• **What the exercise asks**
Only those lines running from the line that contains "- move: RedBoat" through the end of the material are to be written out, each exactly as shown.

######

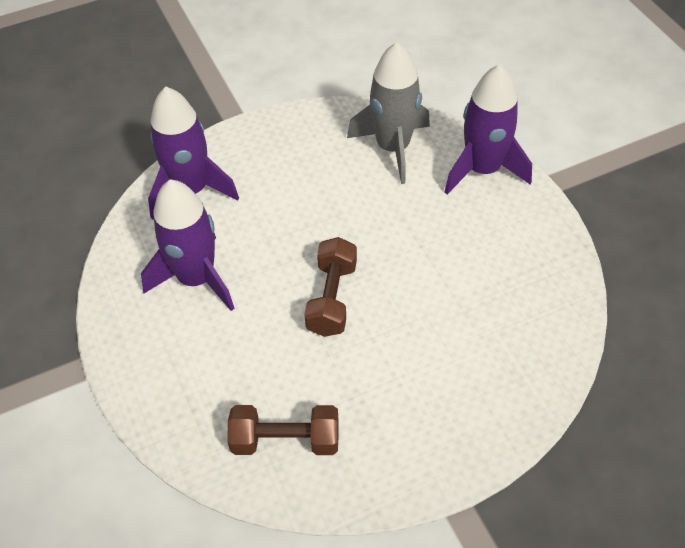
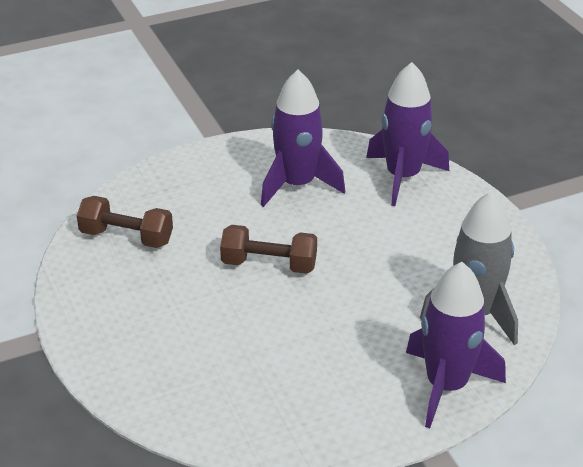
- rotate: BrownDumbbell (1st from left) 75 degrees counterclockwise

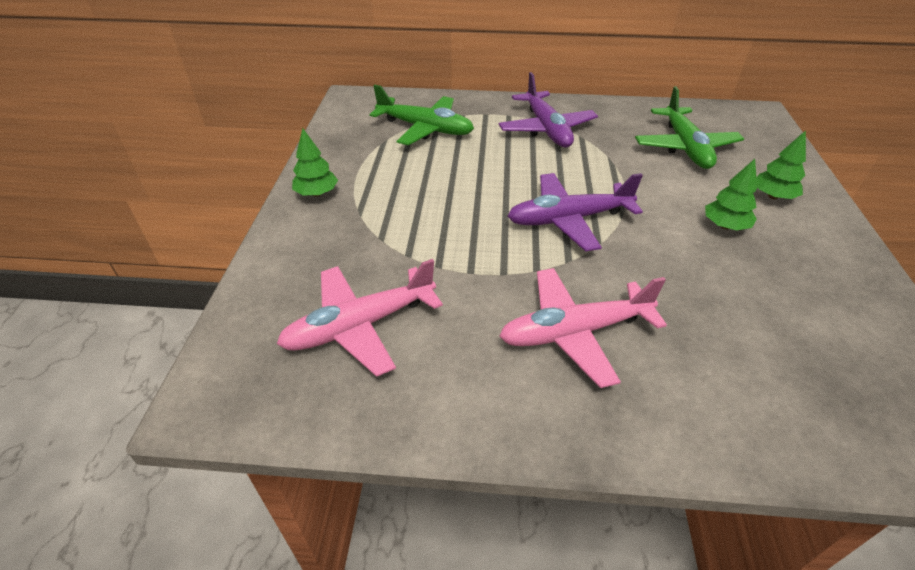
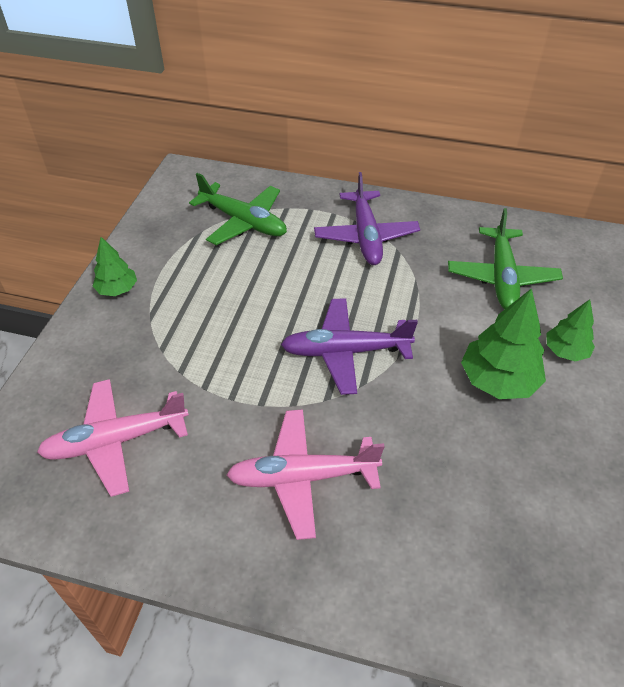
- resize: GreenTree (2nd from left) x1.67

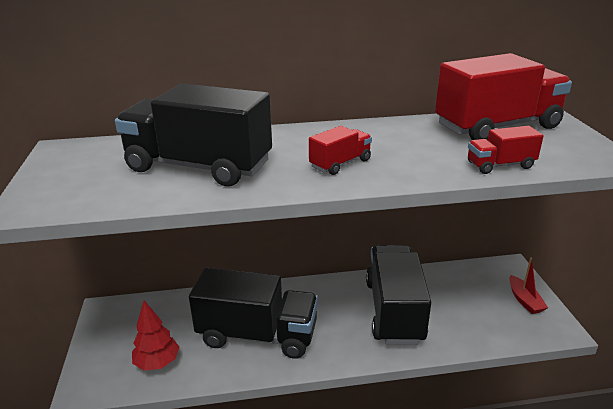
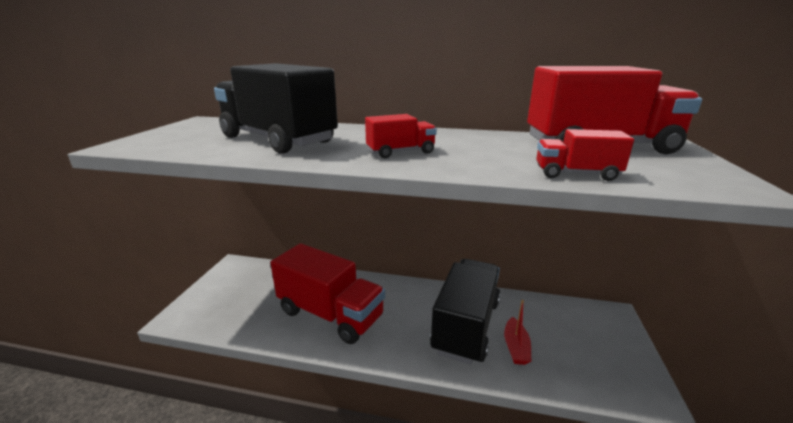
- delete: RedTree
- move: RedBoat
- recolor: BlackTruck (2nd from left) to RedTruck (1st from left)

######

• **Your solution**
- move: RedBoat
- recolor: BlackTruck (2nd from left) to RedTruck (1st from left)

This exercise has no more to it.